**Data below**
- - - - - - -

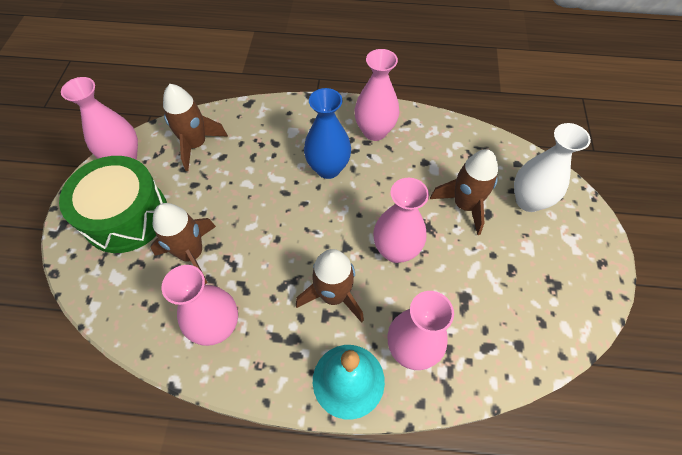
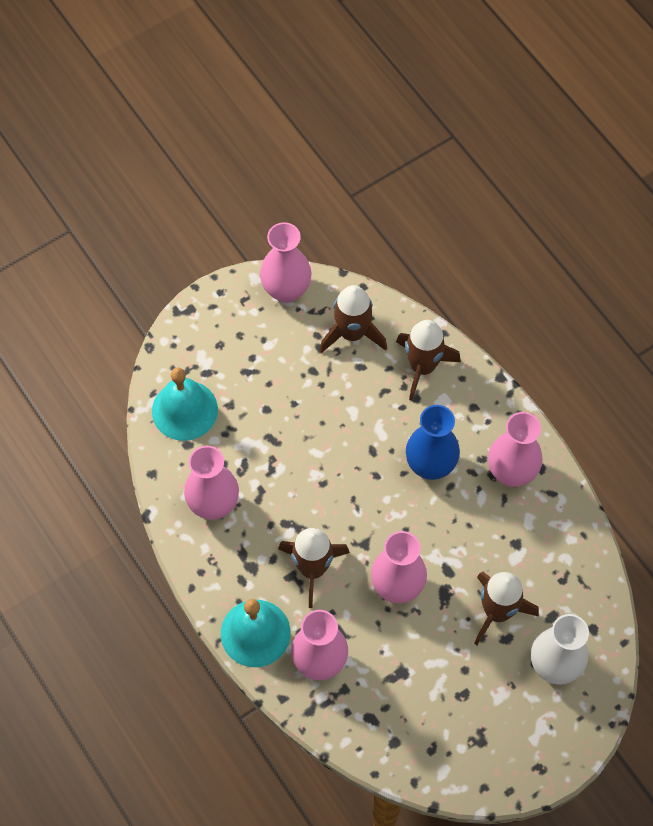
camera: 50 degrees right, 5 degrees up
(126, 216) = (238, 348): green drum -> none
(126, 287) = (184, 410): none -> turquoise bell
(192, 254) = (252, 430): brown rocket -> brown rocket (422, 367)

- - - - - - -

**Task prompt**
Pictures stay out; everything else in the listing above gets restated word for word.

**Answer for the task**
camera: 50 degrees right, 5 degrees up
(126, 216) = (238, 348): green drum -> none
(126, 287) = (184, 410): none -> turquoise bell
(192, 254) = (252, 430): brown rocket -> brown rocket (422, 367)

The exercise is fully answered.